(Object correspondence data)
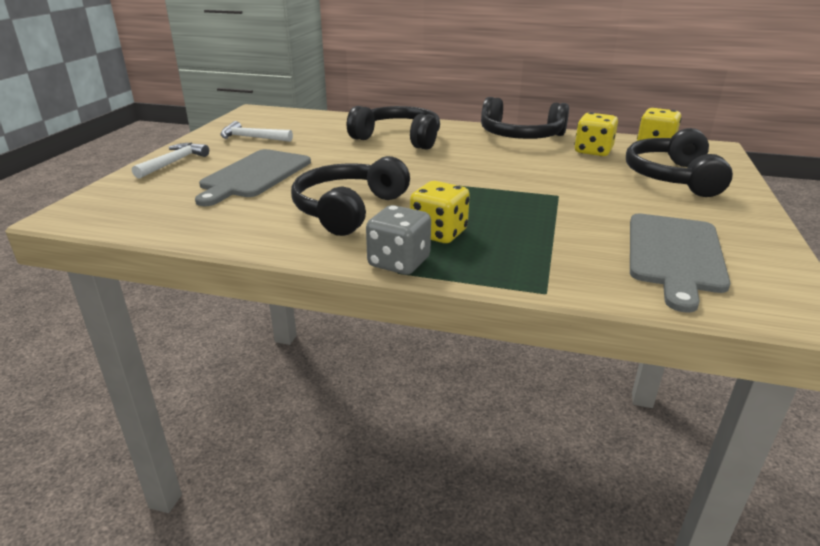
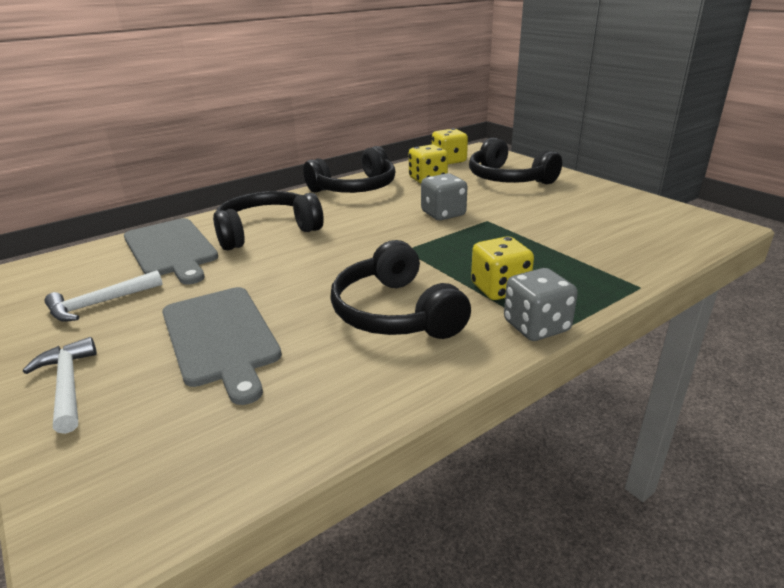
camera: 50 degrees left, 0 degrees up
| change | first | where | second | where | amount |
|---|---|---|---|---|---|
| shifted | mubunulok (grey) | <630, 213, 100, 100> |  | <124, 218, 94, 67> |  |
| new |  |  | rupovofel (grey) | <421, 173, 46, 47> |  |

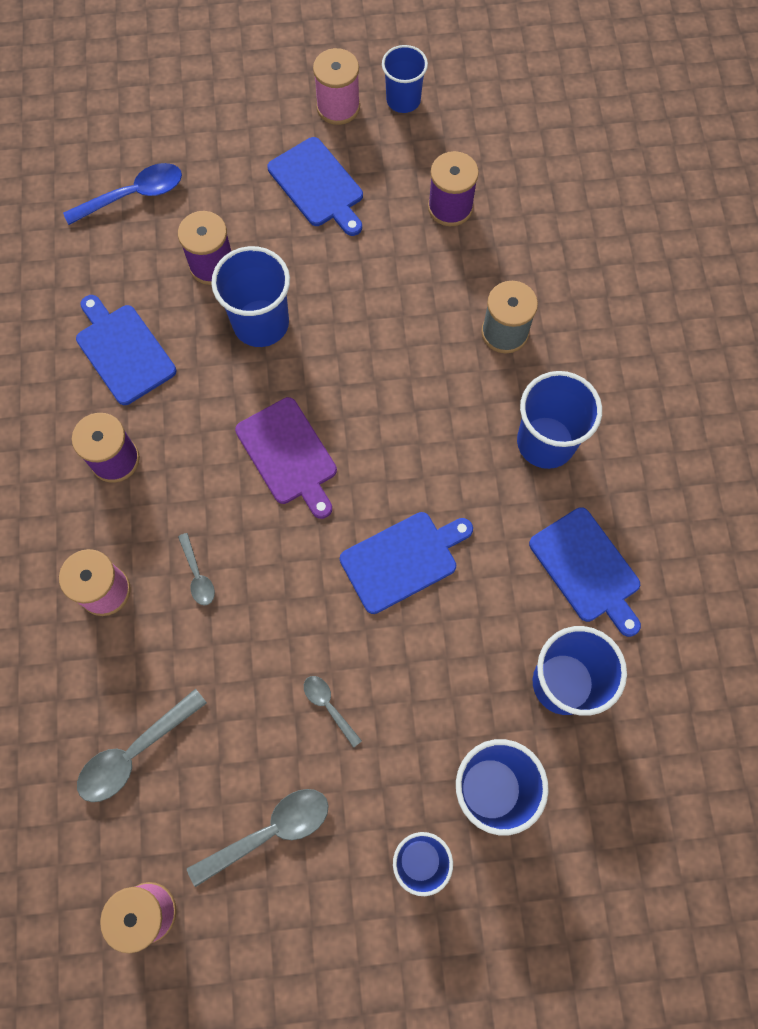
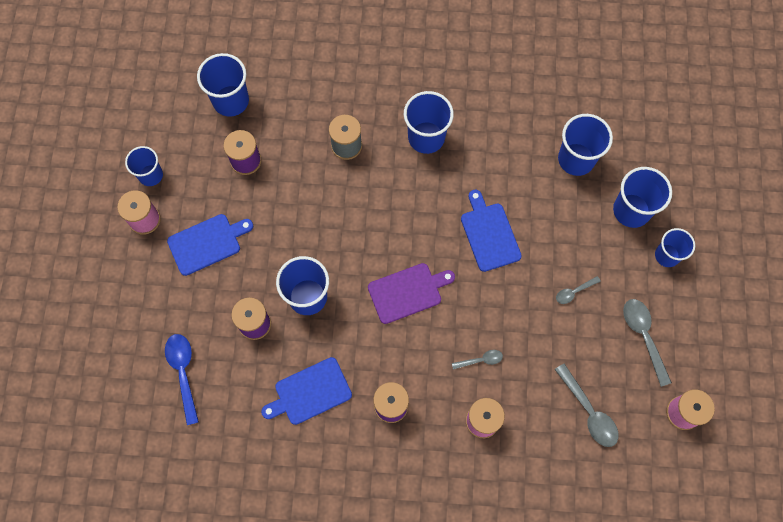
camera: 80 degrees left, 0 degrees up
| change | first | where | second | where | amount |
|---|---|---|---|---|---|
| gone | mubunulok (blue) | <529, 507, 112, 130> |  |  |  |
| new |  |  | sumuvope (blue) | <197, 53, 52, 64> |  |

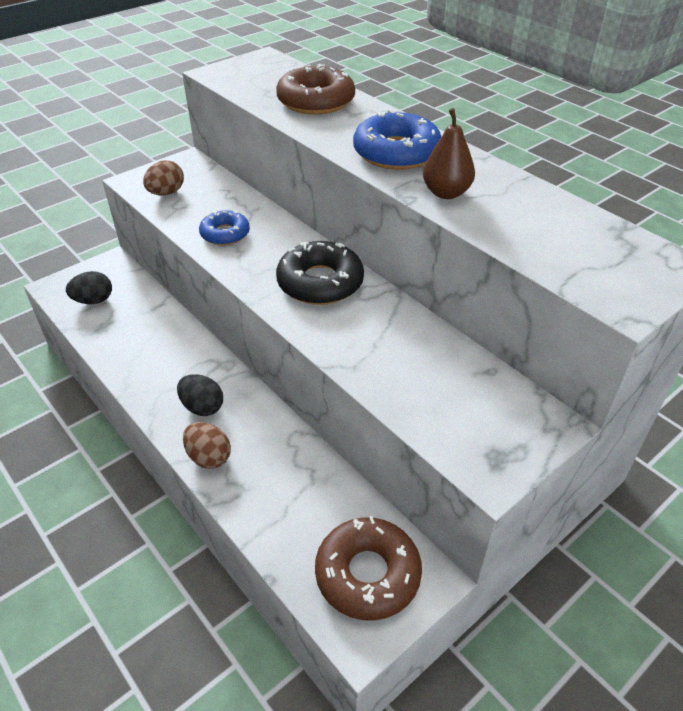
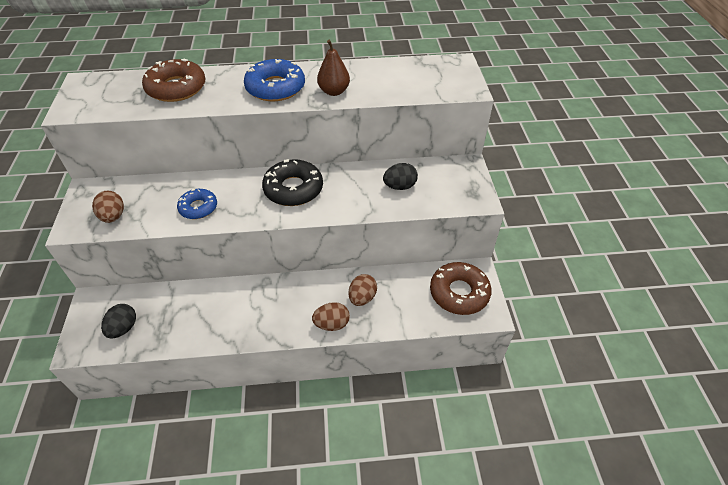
camera: 55 degrees left, 5 degrees up
| change | first | where | second | where | amount |
|---|---|---|---|---|---|
| shifted | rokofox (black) | <177, 374, 46, 42> |  | <383, 163, 35, 27> |  |
| new |  |  | rokofox (brown) | <348, 274, 29, 32> |  |

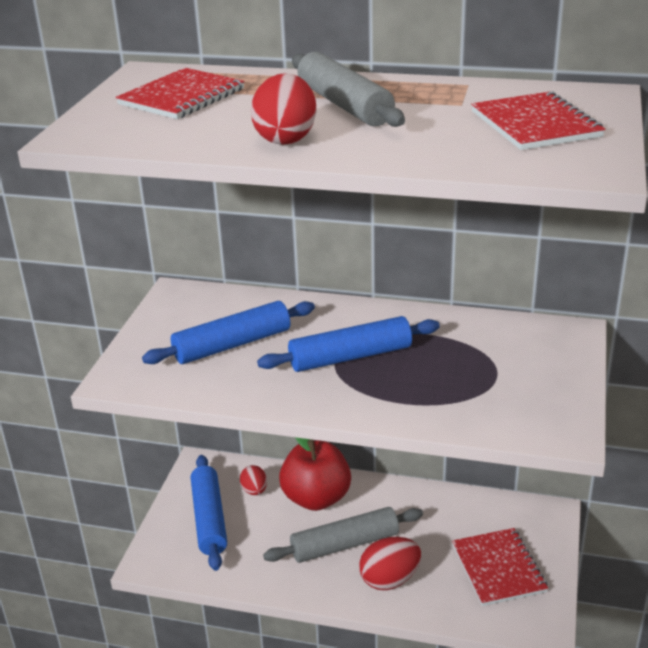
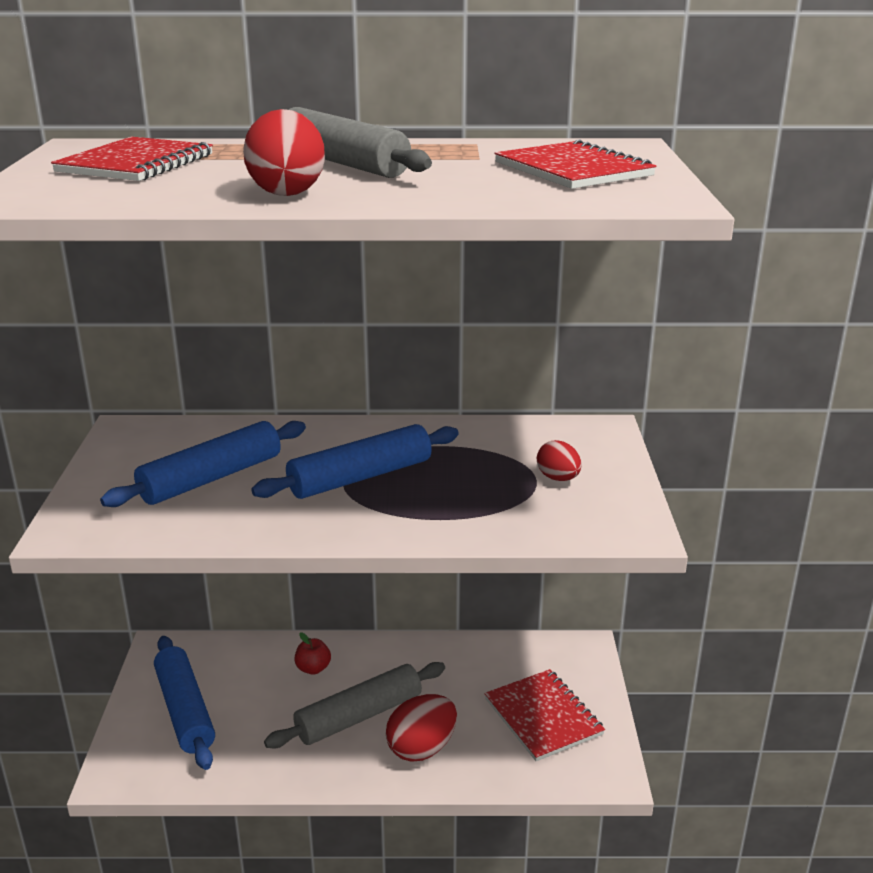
camera: 15 degrees left, 5 degrees down
| change | first | where | second | where | amount |
|---|---|---|---|---|---|
| shifted | rokofox (red) | <240, 465, 27, 30> |  | <537, 440, 45, 41> |  |
| scaled | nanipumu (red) | <279, 437, 72, 74> |  | <294, 632, 37, 43> | x0.43 |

> Action item
Set apart and copy each line of the records that holds the word "left".

> Task output
camera: 50 degrees left, 0 degrees up
camera: 80 degrees left, 0 degrees up
camera: 55 degrees left, 5 degrees up
camera: 15 degrees left, 5 degrees down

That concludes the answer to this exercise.